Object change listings
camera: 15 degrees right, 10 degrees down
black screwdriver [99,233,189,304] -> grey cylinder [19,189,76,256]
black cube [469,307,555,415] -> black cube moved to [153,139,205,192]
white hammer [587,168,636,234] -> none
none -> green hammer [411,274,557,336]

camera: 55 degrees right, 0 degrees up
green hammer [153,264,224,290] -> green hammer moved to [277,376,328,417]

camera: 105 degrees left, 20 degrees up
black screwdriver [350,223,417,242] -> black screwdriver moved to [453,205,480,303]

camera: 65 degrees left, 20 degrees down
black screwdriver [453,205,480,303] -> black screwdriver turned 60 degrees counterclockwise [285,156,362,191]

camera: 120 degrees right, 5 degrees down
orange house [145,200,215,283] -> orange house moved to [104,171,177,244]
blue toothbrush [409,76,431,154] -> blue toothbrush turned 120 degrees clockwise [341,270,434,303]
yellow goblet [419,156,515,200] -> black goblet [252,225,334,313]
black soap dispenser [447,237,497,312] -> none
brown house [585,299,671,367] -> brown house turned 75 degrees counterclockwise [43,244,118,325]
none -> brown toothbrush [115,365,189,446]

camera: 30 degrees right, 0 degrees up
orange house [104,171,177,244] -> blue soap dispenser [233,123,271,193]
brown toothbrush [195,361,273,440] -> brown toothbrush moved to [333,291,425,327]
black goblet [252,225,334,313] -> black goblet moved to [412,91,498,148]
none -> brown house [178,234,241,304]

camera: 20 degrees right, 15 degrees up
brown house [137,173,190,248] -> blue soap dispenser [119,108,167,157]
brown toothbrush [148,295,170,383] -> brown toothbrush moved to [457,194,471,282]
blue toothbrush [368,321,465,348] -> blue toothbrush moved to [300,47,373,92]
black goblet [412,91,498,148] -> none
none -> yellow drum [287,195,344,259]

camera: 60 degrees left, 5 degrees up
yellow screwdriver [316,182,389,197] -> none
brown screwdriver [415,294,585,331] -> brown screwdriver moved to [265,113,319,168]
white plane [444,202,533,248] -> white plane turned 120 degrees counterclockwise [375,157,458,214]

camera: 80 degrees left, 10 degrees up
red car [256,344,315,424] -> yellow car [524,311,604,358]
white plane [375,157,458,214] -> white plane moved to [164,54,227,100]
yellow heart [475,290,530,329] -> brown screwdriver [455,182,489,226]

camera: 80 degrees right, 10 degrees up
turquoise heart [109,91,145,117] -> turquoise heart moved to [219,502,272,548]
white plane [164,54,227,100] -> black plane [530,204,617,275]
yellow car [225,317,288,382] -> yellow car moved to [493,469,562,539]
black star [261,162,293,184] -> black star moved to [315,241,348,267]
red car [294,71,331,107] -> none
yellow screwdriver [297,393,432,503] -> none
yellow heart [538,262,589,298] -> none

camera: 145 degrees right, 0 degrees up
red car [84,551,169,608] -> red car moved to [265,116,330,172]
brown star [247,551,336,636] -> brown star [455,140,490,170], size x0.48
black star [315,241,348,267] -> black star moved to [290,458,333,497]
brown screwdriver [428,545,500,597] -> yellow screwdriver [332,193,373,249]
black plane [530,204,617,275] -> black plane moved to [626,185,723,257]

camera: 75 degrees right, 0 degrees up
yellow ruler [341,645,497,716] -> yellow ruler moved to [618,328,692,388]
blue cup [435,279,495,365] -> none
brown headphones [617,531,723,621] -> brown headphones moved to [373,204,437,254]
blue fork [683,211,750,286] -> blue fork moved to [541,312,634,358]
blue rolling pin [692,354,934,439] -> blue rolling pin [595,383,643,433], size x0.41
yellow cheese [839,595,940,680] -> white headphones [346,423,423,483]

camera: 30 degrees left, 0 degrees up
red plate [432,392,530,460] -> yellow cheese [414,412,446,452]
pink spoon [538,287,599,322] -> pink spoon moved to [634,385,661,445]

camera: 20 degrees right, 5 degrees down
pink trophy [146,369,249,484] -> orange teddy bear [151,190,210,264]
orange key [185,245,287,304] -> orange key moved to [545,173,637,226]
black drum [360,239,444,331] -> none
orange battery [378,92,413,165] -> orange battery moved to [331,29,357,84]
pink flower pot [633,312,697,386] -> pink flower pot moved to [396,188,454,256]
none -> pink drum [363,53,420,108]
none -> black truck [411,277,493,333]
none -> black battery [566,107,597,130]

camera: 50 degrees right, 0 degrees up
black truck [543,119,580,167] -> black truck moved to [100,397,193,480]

» Exercise objective:
Return all lines in the entries above that carry the word "counterclockwise".

» Completed exercise:
black screwdriver [453,205,480,303] -> black screwdriver turned 60 degrees counterclockwise [285,156,362,191]
brown house [585,299,671,367] -> brown house turned 75 degrees counterclockwise [43,244,118,325]
white plane [444,202,533,248] -> white plane turned 120 degrees counterclockwise [375,157,458,214]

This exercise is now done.